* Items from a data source

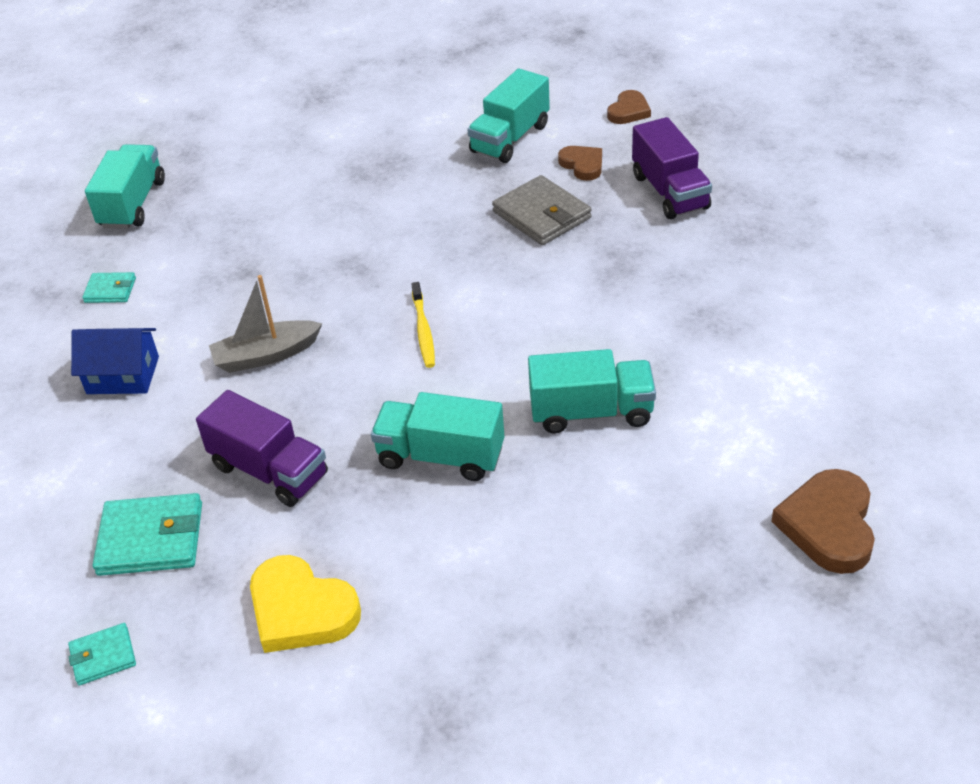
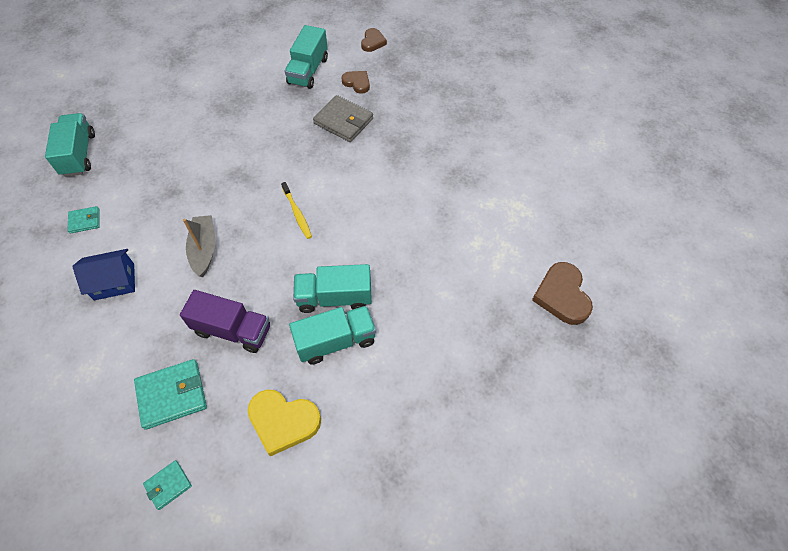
camera: 20 degrees left, 15 degrees up
grey boat [209,275,323,373] -> grey boat turned 120 degrees clockwise [183,215,215,277]
turquoise truck [528,349,656,434] -> turquoise truck moved to [289,306,376,365]
purple truck [632,117,712,219] -> none

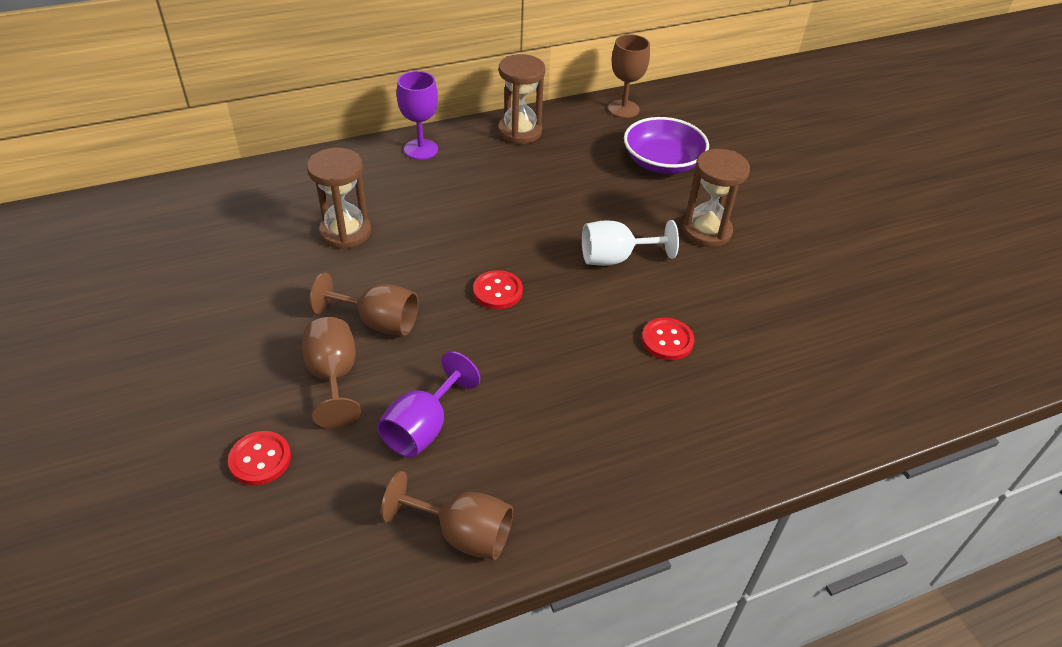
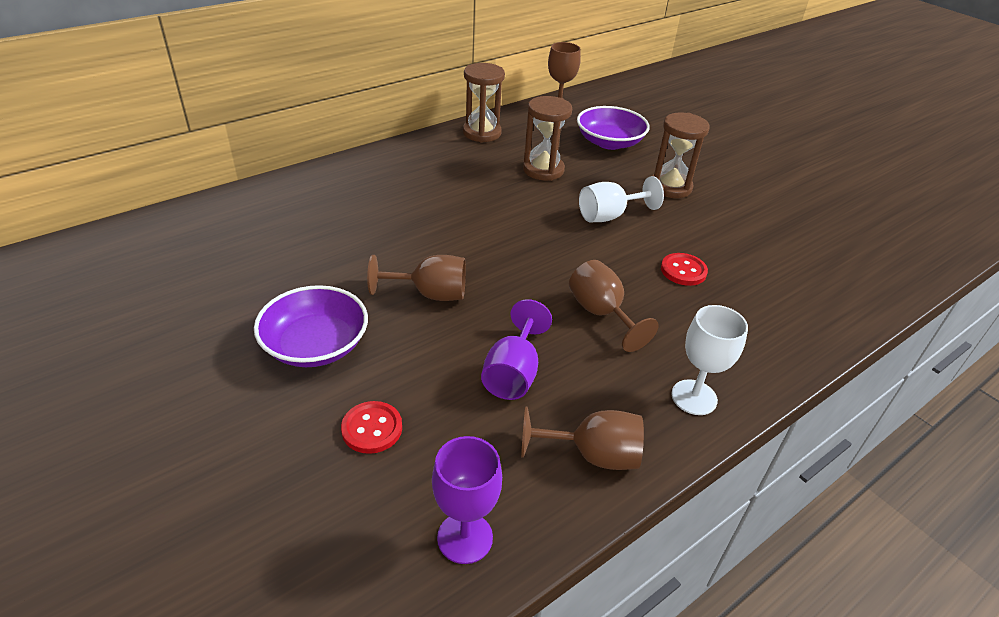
camera: 15 degrees left, 5 degrees down
brown goblet [302,317,361,428] -> brown goblet moved to [569,260,659,352]
brown hourglass [307,148,371,249] -> brown hourglass moved to [523,96,572,181]
purple goblet [397,71,438,160] -> purple goblet moved to [432,436,502,564]
red button [473,270,523,309] -> none
none -> purple bowl [254,285,368,367]
none -> white goblet [671,305,748,415]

* What you have to do
Only lines containing "left" belong in the answer; copy every such line from the records.

* Answer box
camera: 20 degrees left, 15 degrees up
camera: 15 degrees left, 5 degrees down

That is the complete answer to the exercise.